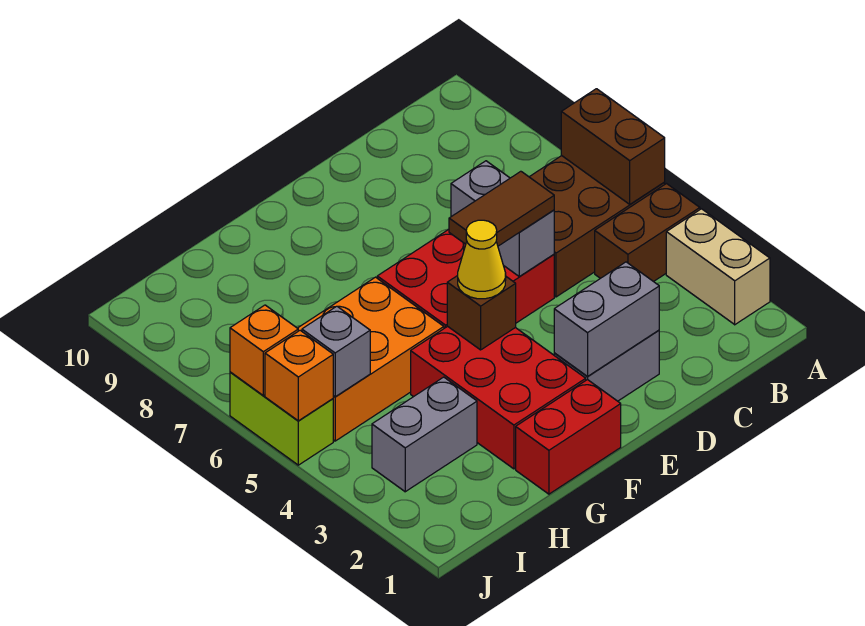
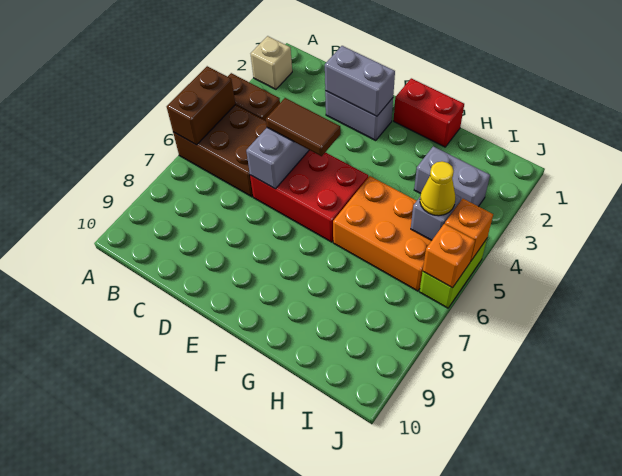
tan brick A2:A3 level 1 -> tan brick A2 level 1
red brick F2:G4 level 1 -> none
brown brick F4 level 2 -> none
yellow cone F4 level 3 -> yellow cone I5 level 3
════
Your objective
What the reply must contain is an exact transcription of the data above and none of its pictures.

Solution to this exercise
tan brick A2:A3 level 1 -> tan brick A2 level 1
red brick F2:G4 level 1 -> none
brown brick F4 level 2 -> none
yellow cone F4 level 3 -> yellow cone I5 level 3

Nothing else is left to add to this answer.